EXERCISE PROMPT: Locate the word "rolling" in the material, then show every line that holds it.

↓

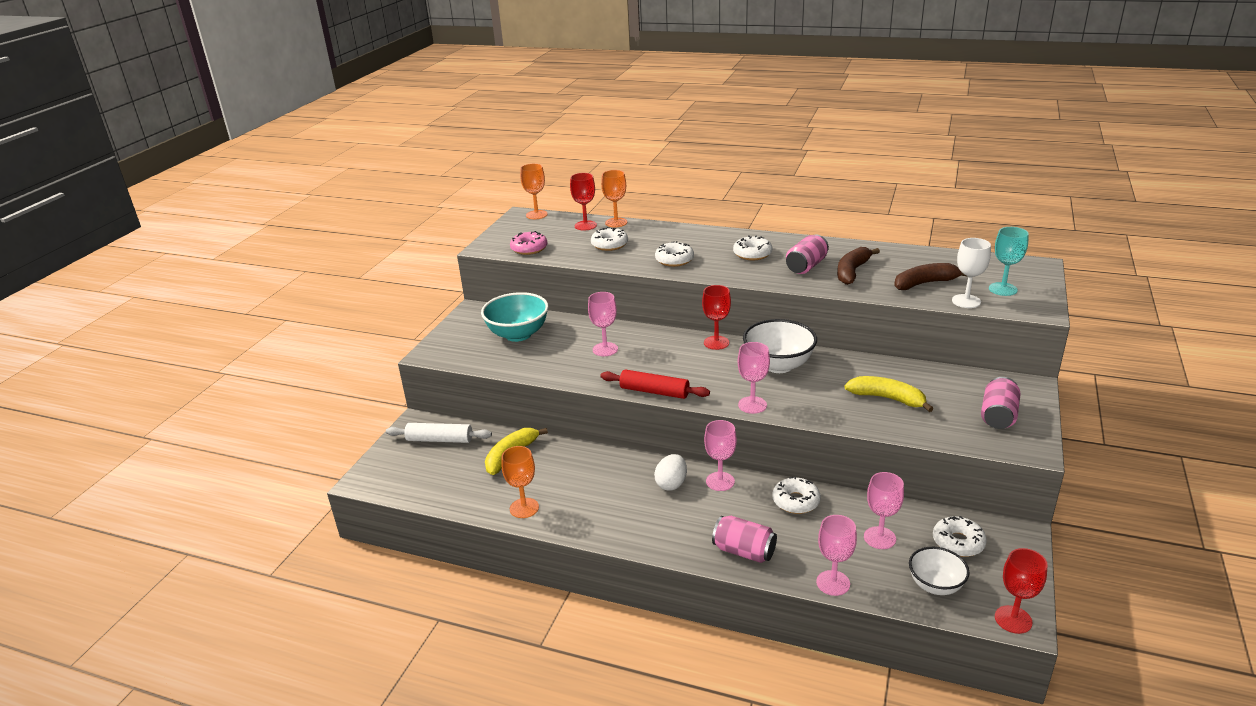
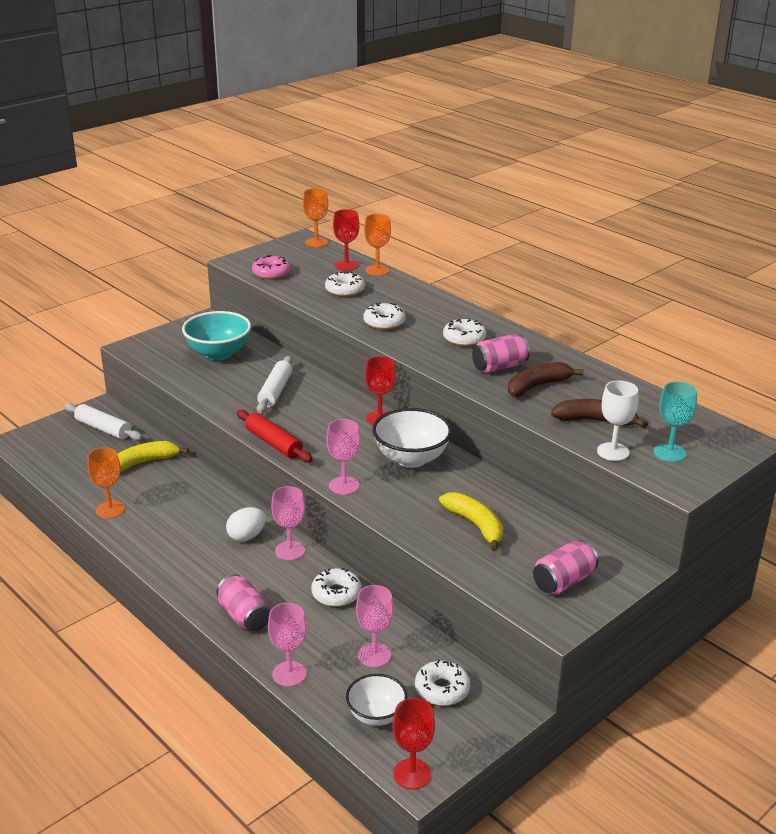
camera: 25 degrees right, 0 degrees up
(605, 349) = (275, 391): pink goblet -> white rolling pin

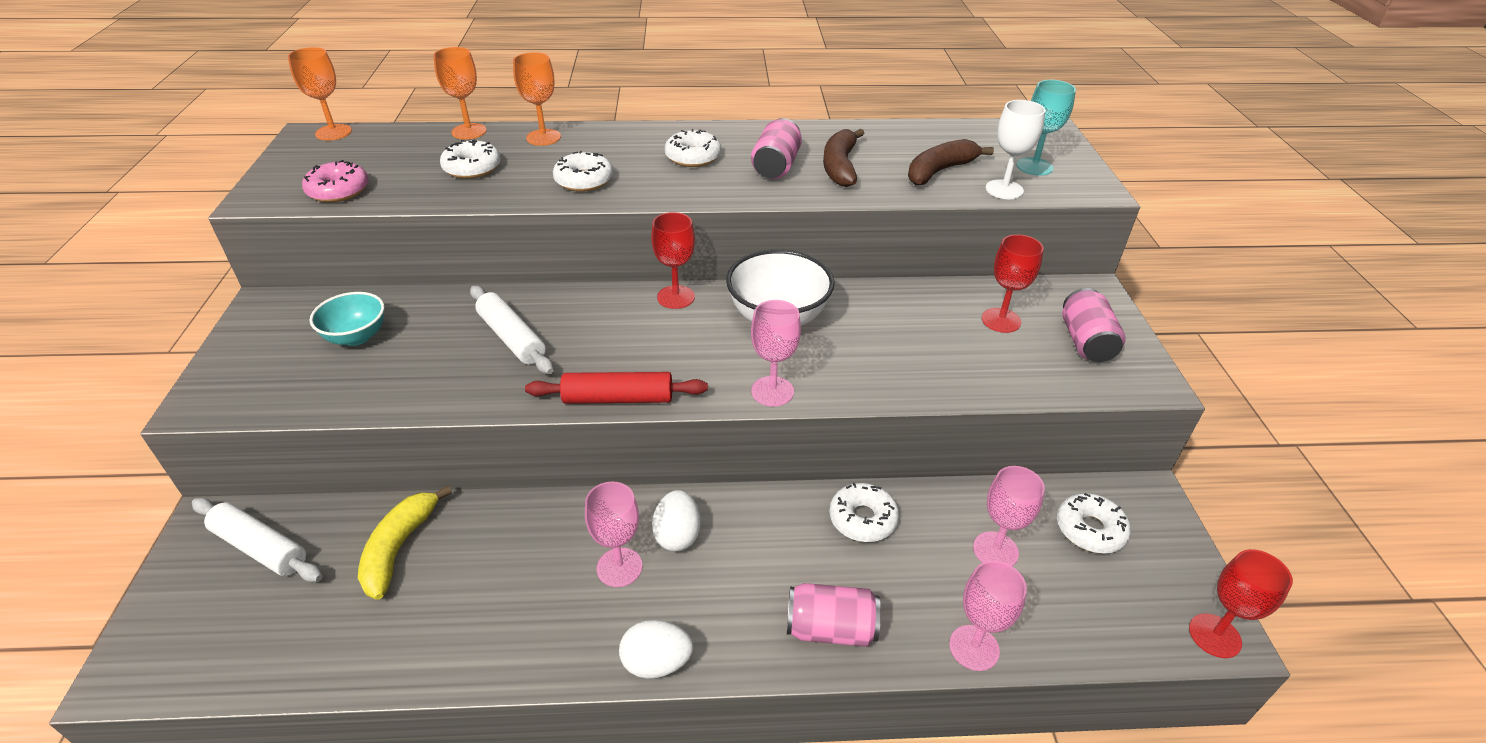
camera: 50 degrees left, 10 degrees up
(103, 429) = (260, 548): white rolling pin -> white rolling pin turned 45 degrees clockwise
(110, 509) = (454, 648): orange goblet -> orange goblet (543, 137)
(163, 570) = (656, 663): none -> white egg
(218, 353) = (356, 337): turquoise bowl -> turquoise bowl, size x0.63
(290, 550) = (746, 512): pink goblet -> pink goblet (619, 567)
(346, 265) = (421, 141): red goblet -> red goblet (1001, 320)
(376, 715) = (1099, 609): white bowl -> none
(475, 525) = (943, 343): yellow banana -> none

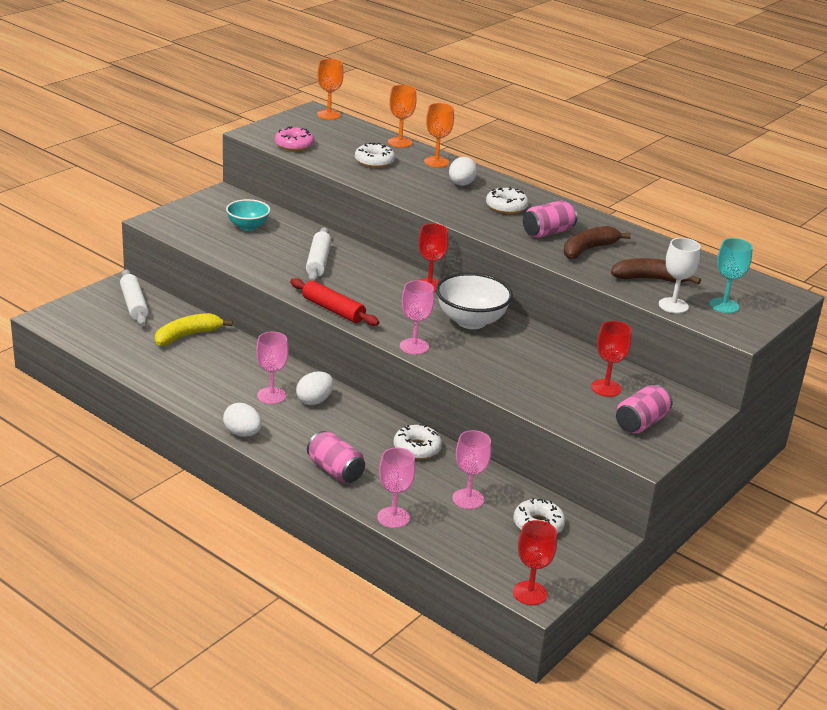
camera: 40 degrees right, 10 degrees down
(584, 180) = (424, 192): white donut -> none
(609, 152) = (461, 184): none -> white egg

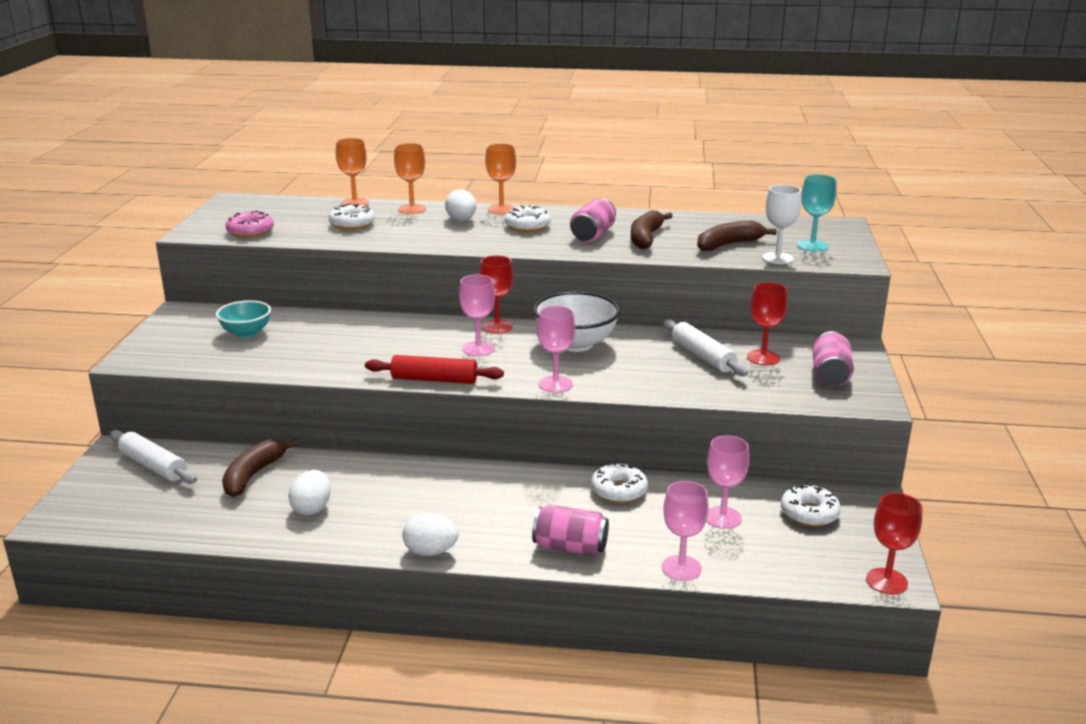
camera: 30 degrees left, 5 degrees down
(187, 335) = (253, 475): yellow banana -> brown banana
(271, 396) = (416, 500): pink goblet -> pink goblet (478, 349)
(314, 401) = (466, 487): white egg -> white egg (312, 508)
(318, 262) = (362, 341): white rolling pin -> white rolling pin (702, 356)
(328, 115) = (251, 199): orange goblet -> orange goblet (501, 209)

↑

RESPONSE AREA:
(605, 349) = (275, 391): pink goblet -> white rolling pin
(103, 429) = (260, 548): white rolling pin -> white rolling pin turned 45 degrees clockwise
(318, 262) = (362, 341): white rolling pin -> white rolling pin (702, 356)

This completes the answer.